RECORDS FOR THE EXERCISE ▸
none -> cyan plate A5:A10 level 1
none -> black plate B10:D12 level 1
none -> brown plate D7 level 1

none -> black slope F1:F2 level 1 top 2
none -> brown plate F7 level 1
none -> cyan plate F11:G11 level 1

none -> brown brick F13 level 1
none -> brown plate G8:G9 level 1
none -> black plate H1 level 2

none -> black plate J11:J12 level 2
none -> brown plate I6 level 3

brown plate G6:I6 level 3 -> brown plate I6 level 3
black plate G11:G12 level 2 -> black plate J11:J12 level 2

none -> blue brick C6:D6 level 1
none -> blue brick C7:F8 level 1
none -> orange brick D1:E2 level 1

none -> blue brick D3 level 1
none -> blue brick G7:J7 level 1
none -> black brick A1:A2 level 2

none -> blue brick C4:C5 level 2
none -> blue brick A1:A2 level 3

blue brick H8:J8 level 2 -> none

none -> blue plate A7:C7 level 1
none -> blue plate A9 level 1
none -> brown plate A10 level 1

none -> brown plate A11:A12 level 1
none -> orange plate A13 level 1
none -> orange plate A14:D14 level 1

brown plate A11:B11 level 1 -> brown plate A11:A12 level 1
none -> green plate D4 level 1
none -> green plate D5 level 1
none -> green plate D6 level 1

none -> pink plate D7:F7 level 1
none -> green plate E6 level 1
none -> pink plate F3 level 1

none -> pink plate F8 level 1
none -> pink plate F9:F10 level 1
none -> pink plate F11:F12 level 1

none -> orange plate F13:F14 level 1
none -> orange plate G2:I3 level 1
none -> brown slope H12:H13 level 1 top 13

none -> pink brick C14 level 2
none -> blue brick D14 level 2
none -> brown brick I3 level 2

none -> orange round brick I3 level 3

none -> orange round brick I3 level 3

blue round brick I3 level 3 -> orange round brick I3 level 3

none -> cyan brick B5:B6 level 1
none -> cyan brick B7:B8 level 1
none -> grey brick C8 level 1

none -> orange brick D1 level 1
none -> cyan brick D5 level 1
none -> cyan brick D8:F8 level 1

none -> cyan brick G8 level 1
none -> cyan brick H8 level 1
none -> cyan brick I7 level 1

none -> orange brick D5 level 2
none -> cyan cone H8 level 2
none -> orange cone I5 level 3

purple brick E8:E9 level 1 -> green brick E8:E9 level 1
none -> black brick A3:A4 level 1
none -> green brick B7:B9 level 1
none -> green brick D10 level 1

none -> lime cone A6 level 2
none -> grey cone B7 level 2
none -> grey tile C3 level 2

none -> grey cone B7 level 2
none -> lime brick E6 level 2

PROBLEM ▸
Please print the full listing shown above, exactly as it appears.

RESULT BELOW ▸
none -> cyan plate A5:A10 level 1
none -> black plate B10:D12 level 1
none -> brown plate D7 level 1

none -> black slope F1:F2 level 1 top 2
none -> brown plate F7 level 1
none -> cyan plate F11:G11 level 1

none -> brown brick F13 level 1
none -> brown plate G8:G9 level 1
none -> black plate H1 level 2

none -> black plate J11:J12 level 2
none -> brown plate I6 level 3

brown plate G6:I6 level 3 -> brown plate I6 level 3
black plate G11:G12 level 2 -> black plate J11:J12 level 2

none -> blue brick C6:D6 level 1
none -> blue brick C7:F8 level 1
none -> orange brick D1:E2 level 1

none -> blue brick D3 level 1
none -> blue brick G7:J7 level 1
none -> black brick A1:A2 level 2

none -> blue brick C4:C5 level 2
none -> blue brick A1:A2 level 3

blue brick H8:J8 level 2 -> none

none -> blue plate A7:C7 level 1
none -> blue plate A9 level 1
none -> brown plate A10 level 1

none -> brown plate A11:A12 level 1
none -> orange plate A13 level 1
none -> orange plate A14:D14 level 1

brown plate A11:B11 level 1 -> brown plate A11:A12 level 1
none -> green plate D4 level 1
none -> green plate D5 level 1
none -> green plate D6 level 1

none -> pink plate D7:F7 level 1
none -> green plate E6 level 1
none -> pink plate F3 level 1

none -> pink plate F8 level 1
none -> pink plate F9:F10 level 1
none -> pink plate F11:F12 level 1

none -> orange plate F13:F14 level 1
none -> orange plate G2:I3 level 1
none -> brown slope H12:H13 level 1 top 13

none -> pink brick C14 level 2
none -> blue brick D14 level 2
none -> brown brick I3 level 2

none -> orange round brick I3 level 3

none -> orange round brick I3 level 3

blue round brick I3 level 3 -> orange round brick I3 level 3

none -> cyan brick B5:B6 level 1
none -> cyan brick B7:B8 level 1
none -> grey brick C8 level 1

none -> orange brick D1 level 1
none -> cyan brick D5 level 1
none -> cyan brick D8:F8 level 1

none -> cyan brick G8 level 1
none -> cyan brick H8 level 1
none -> cyan brick I7 level 1

none -> orange brick D5 level 2
none -> cyan cone H8 level 2
none -> orange cone I5 level 3

purple brick E8:E9 level 1 -> green brick E8:E9 level 1
none -> black brick A3:A4 level 1
none -> green brick B7:B9 level 1
none -> green brick D10 level 1

none -> lime cone A6 level 2
none -> grey cone B7 level 2
none -> grey tile C3 level 2

none -> grey cone B7 level 2
none -> lime brick E6 level 2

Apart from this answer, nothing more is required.